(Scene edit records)
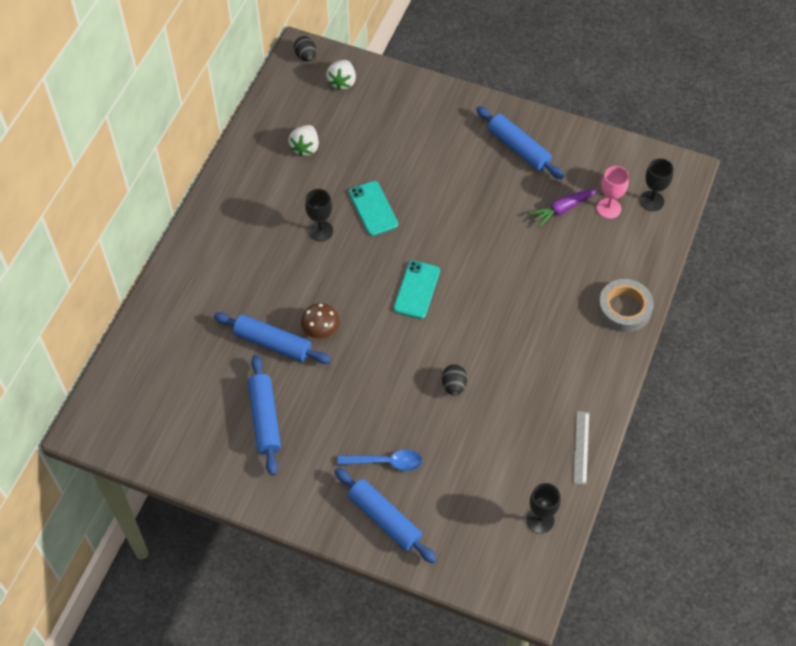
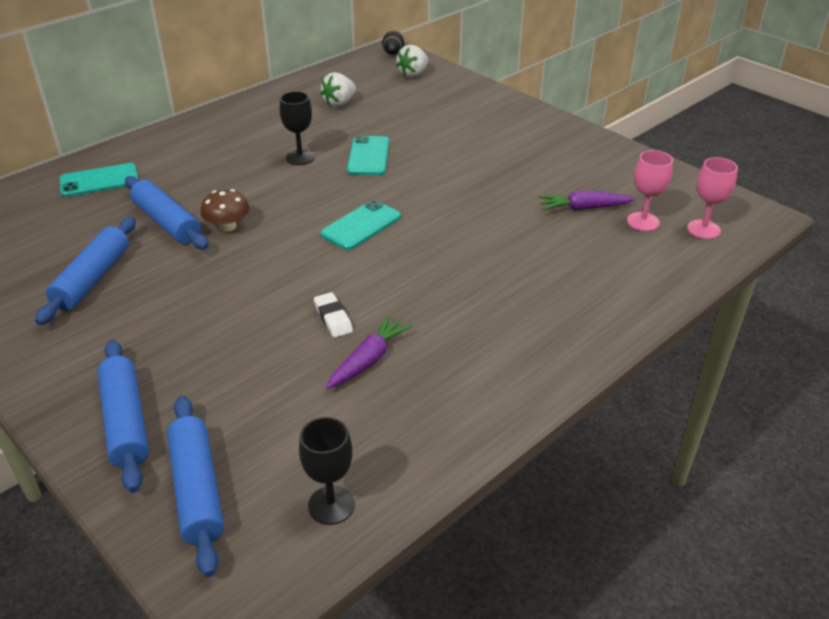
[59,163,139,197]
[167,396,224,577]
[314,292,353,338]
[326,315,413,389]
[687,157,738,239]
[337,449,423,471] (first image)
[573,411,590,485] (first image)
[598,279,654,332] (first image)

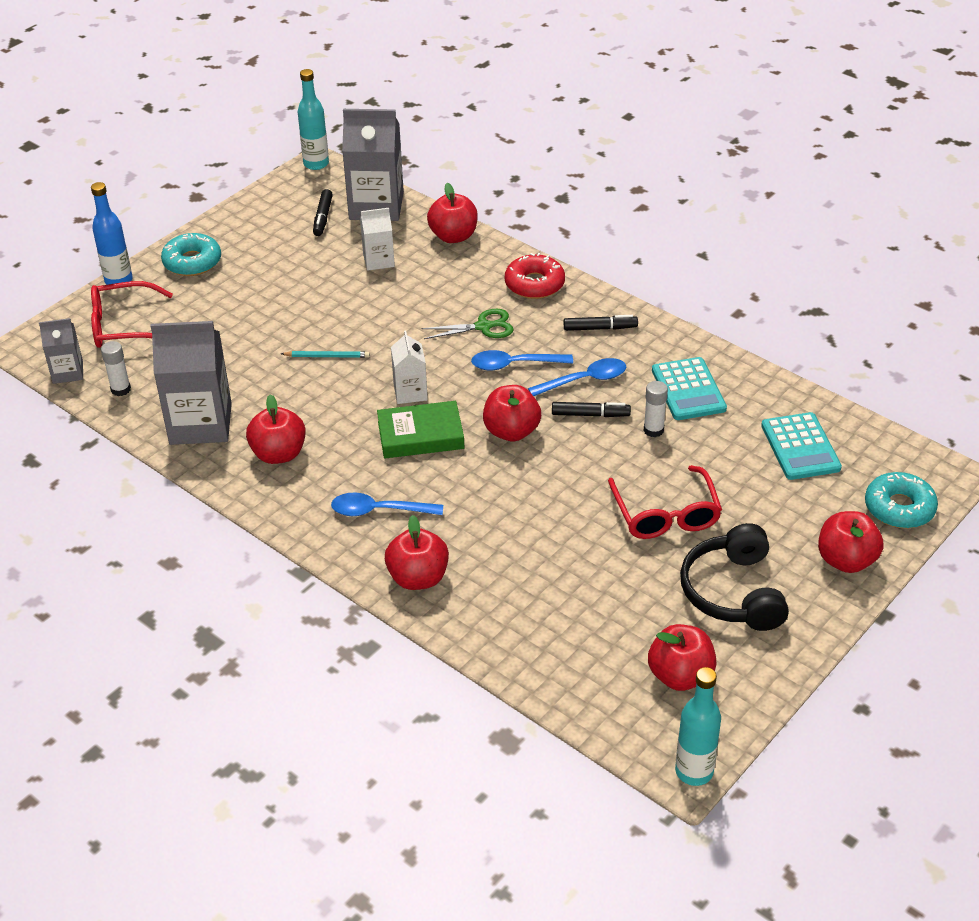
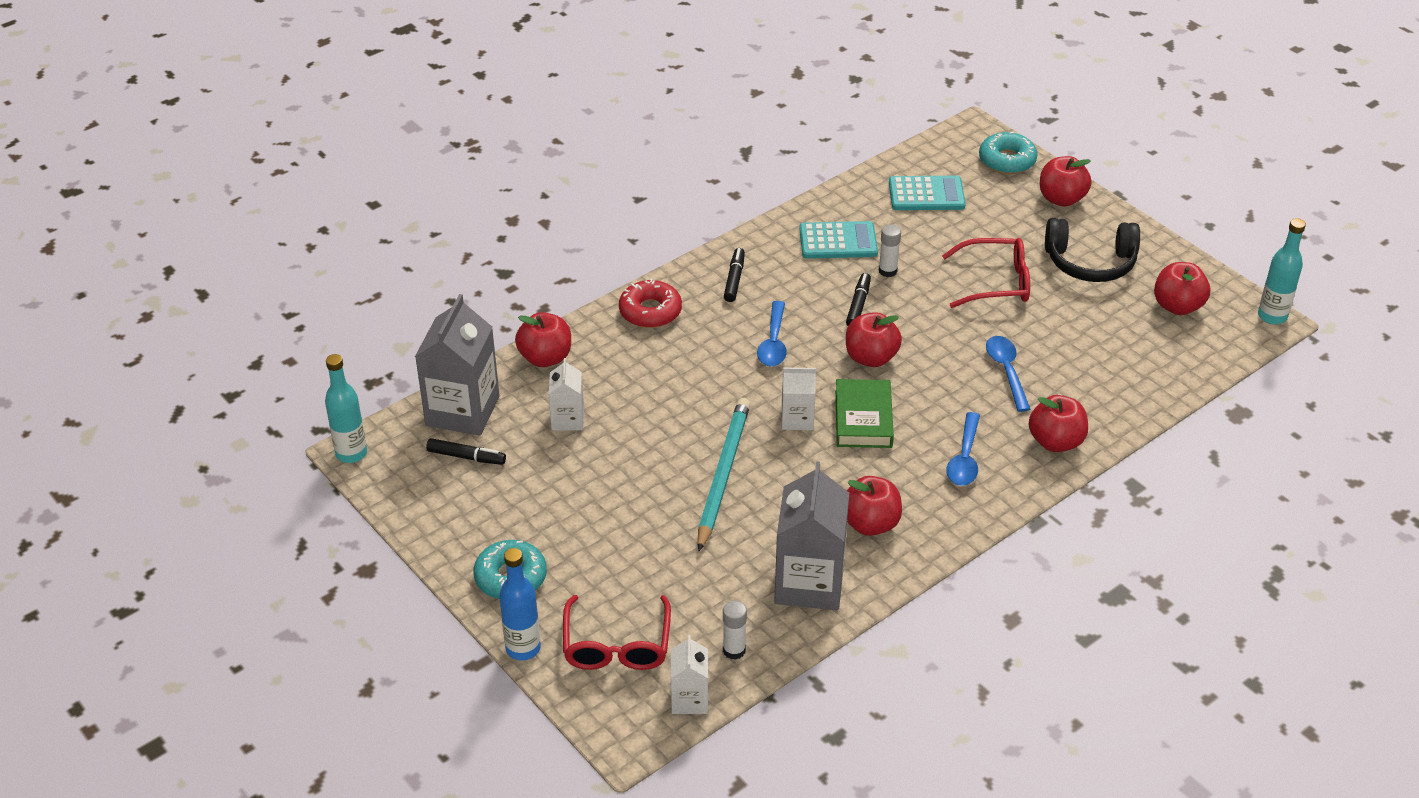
[671,635,708,714]
[698,398,750,552]
[986,336,1030,412]
[421,309,514,339] (first image)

▸ **Exercise brief**: Could you copy exactly, and with no pictures, the lines above from the one containing "[687,157,738,239]" through the last line, both included?

▸ **Completed exercise**:
[687,157,738,239]
[337,449,423,471] (first image)
[573,411,590,485] (first image)
[598,279,654,332] (first image)

[671,635,708,714]
[698,398,750,552]
[986,336,1030,412]
[421,309,514,339] (first image)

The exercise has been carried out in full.